* [WORK ITEM]
After reading the data below, copy out every line that contains the word "right".
DATASET EXTRACT below:
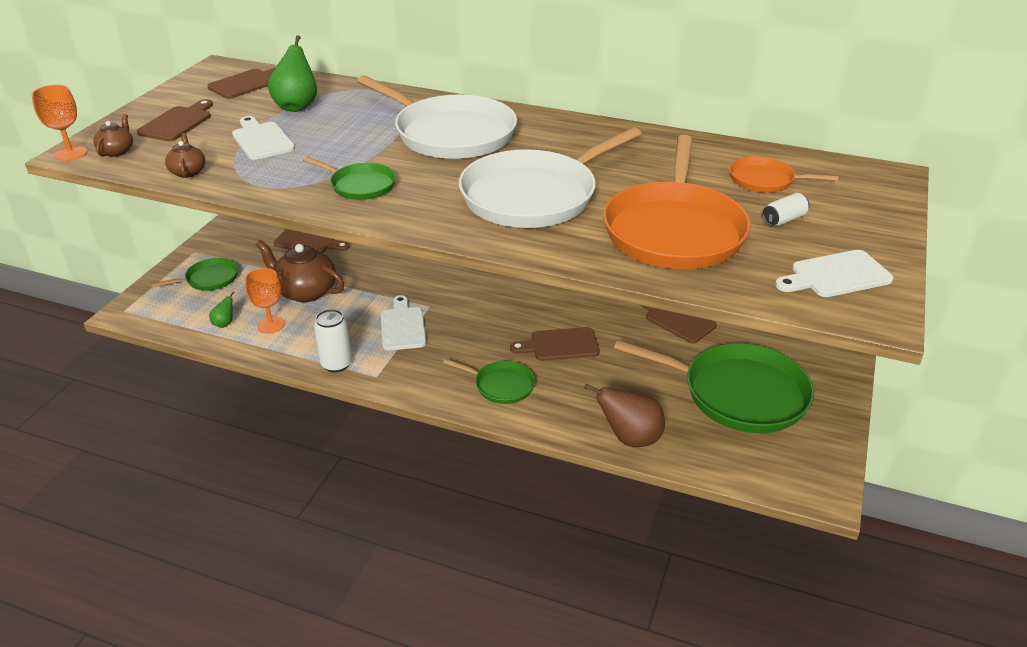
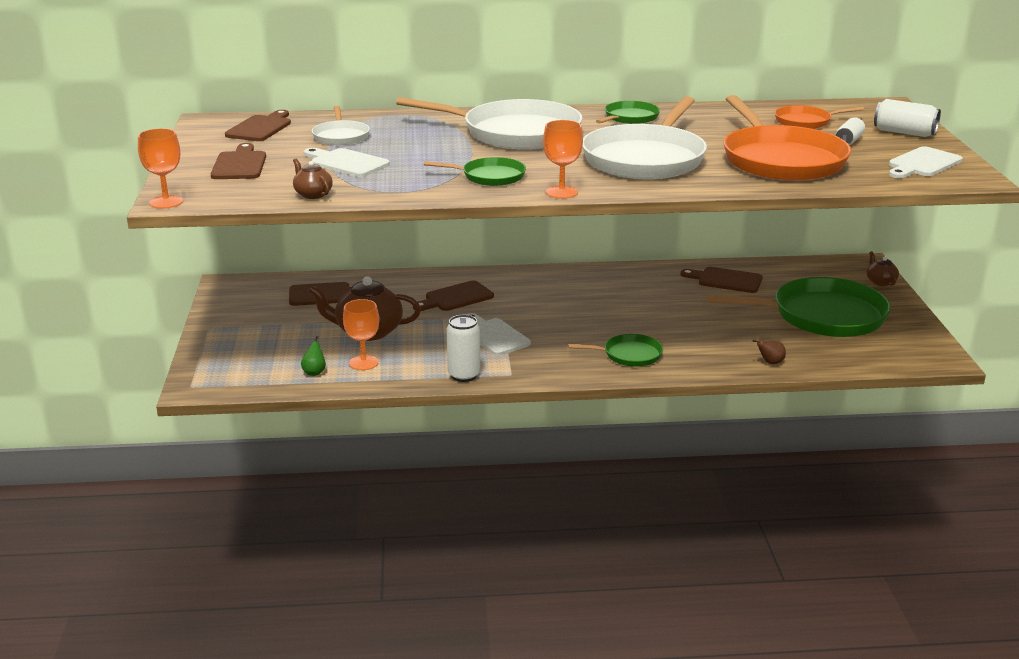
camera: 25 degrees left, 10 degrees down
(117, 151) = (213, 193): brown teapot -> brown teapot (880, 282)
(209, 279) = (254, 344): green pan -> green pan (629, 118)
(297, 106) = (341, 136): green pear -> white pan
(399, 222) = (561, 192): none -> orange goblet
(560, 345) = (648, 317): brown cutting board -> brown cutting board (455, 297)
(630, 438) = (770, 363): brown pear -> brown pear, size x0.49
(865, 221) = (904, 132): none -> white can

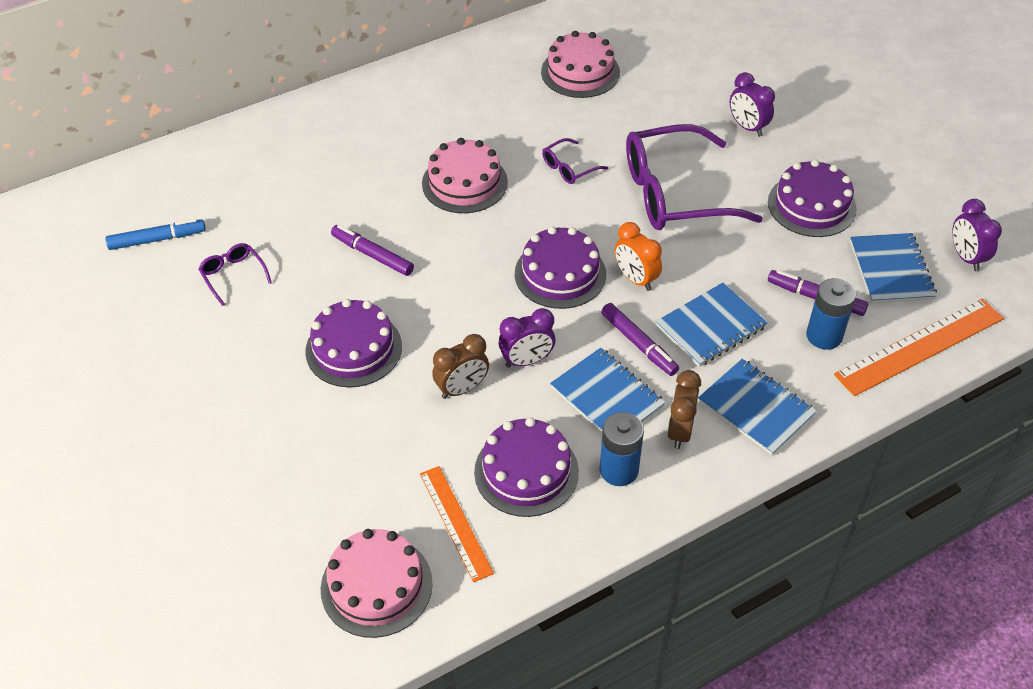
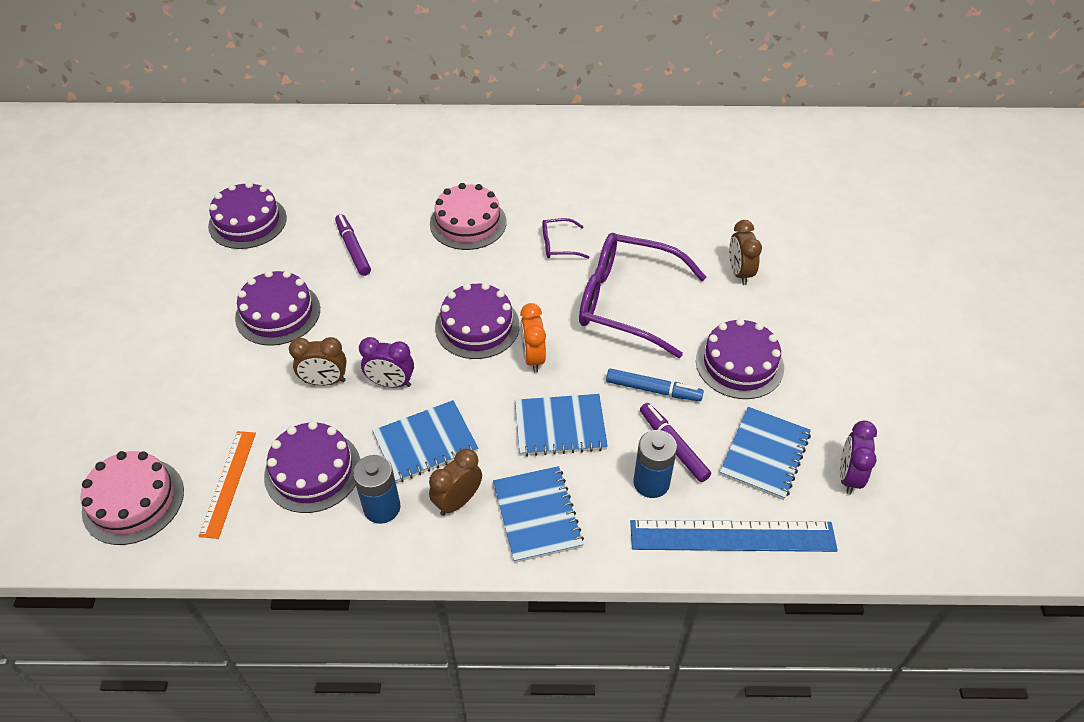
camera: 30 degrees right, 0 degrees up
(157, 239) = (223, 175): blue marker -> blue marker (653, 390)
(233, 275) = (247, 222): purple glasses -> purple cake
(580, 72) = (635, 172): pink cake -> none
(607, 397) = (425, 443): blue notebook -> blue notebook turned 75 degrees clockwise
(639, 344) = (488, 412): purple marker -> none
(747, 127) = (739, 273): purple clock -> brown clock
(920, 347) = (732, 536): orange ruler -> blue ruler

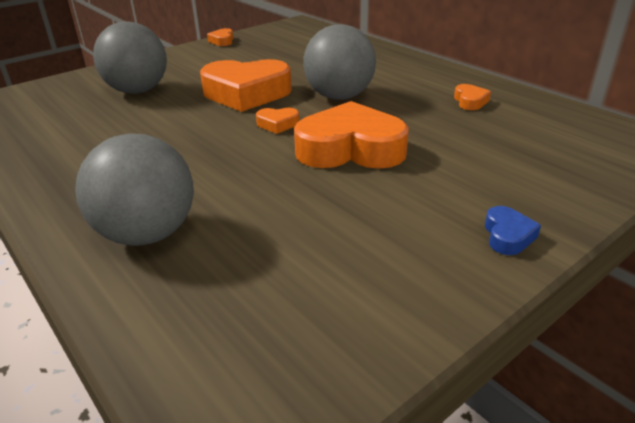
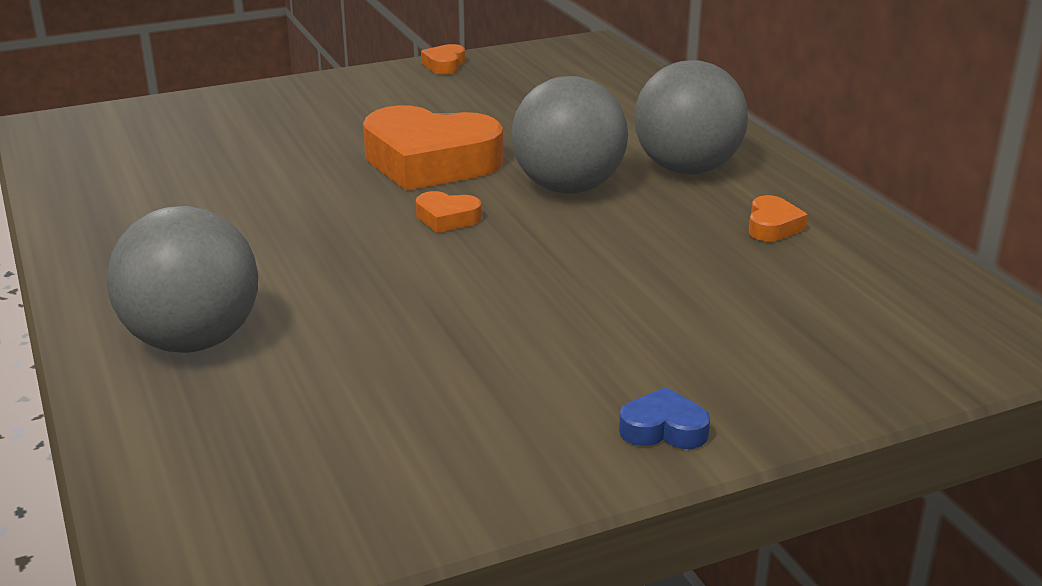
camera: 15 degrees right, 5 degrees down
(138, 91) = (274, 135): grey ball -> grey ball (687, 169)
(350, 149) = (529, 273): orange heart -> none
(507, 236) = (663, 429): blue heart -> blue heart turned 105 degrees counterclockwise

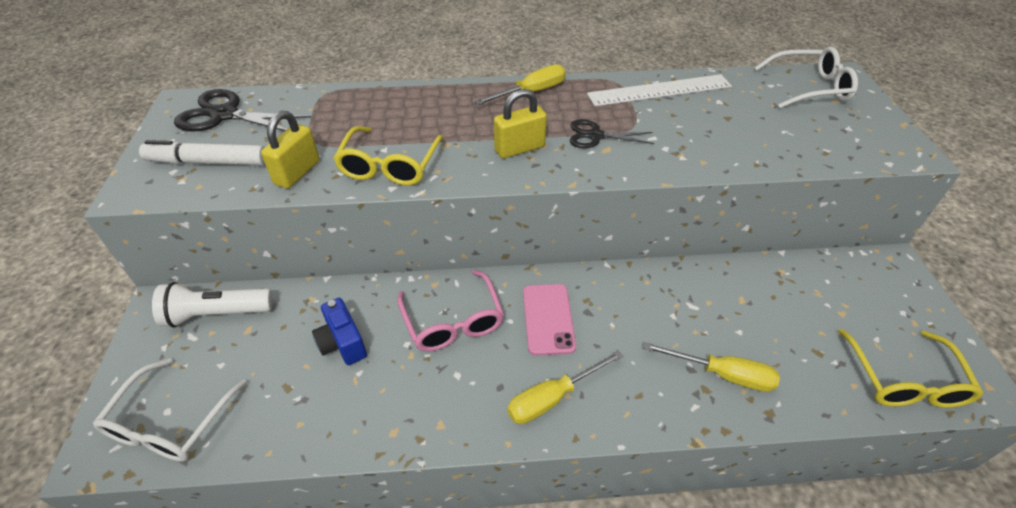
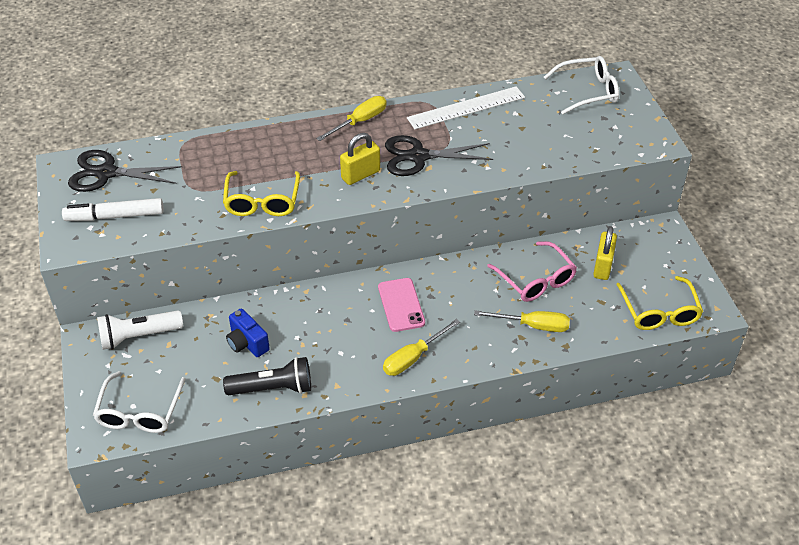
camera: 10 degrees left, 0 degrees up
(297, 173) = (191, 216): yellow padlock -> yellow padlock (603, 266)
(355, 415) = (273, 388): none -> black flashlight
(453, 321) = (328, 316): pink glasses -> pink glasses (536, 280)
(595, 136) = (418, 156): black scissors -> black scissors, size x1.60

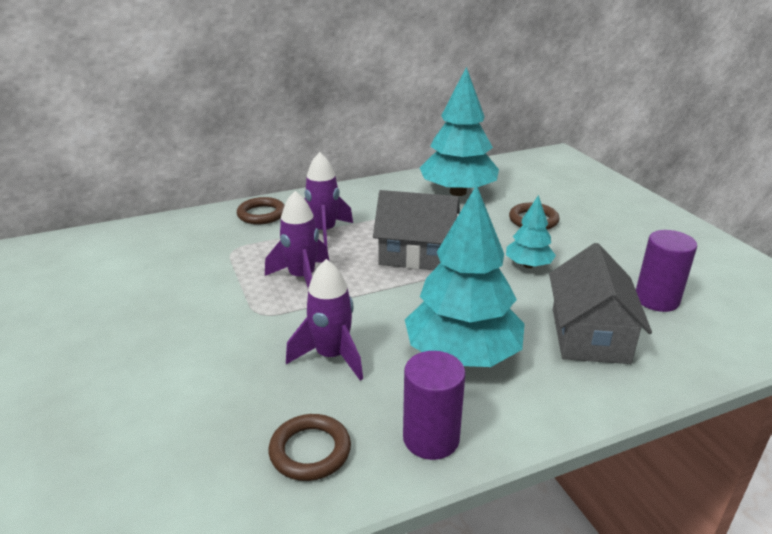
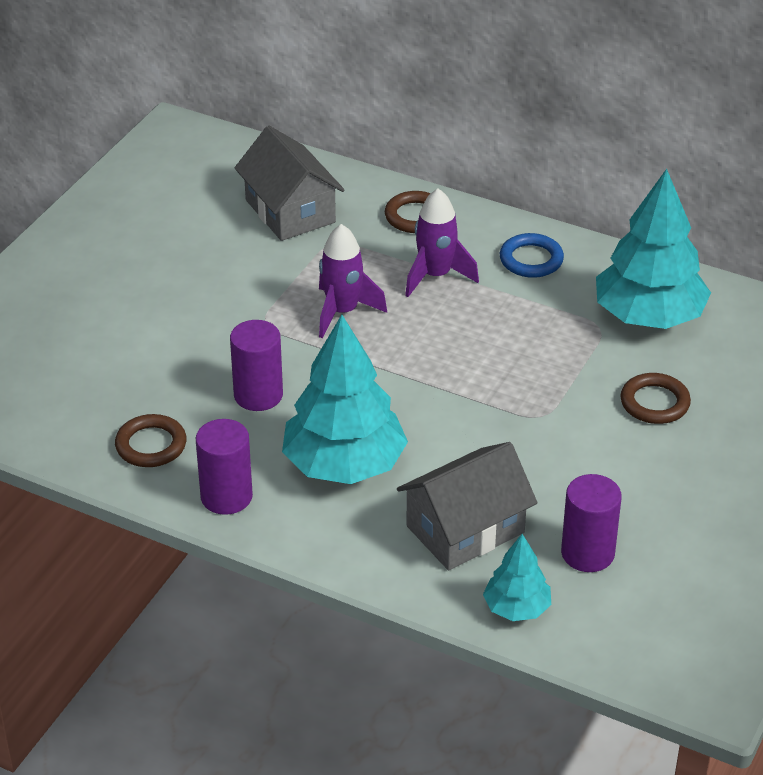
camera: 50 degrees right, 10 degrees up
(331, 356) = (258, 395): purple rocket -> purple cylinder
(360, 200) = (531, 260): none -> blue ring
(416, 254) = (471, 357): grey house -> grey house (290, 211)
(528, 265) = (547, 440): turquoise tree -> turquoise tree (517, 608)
End of DATASET EXTRACT.
* [EXERCISE SOLUTION]
camera: 30 degrees right, 0 degrees up
camera: 15 degrees right, 5 degrees down
camera: 50 degrees right, 10 degrees up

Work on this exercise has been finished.